* **Exercise objective**:
Would you output all the lines below precisely as they stand, leaving each picture out?

* **Collected material**:
++++++++
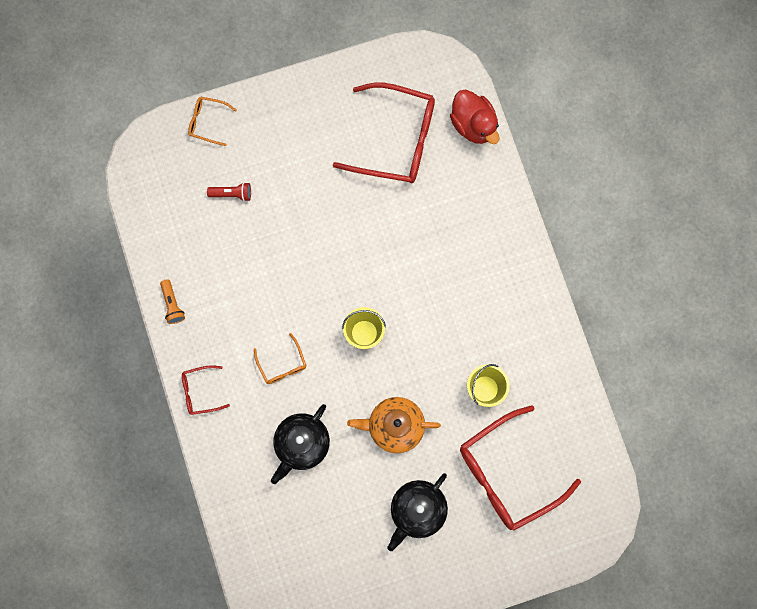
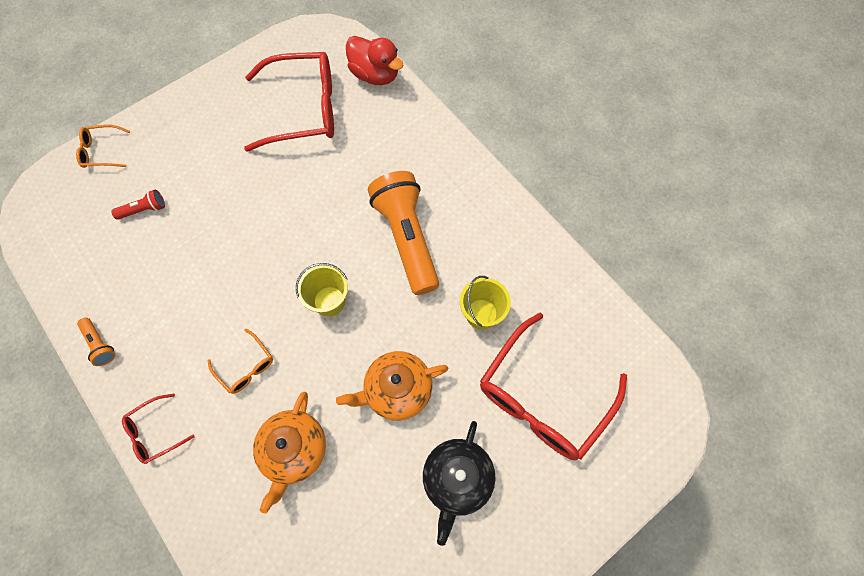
camera: 20 degrees left, 10 degrees down
(301, 444) = (294, 450): black teapot -> orange teapot
(446, 300) = (407, 238): none -> orange flashlight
++++++++
* **The answer**:
camera: 20 degrees left, 10 degrees down
(301, 444) = (294, 450): black teapot -> orange teapot
(446, 300) = (407, 238): none -> orange flashlight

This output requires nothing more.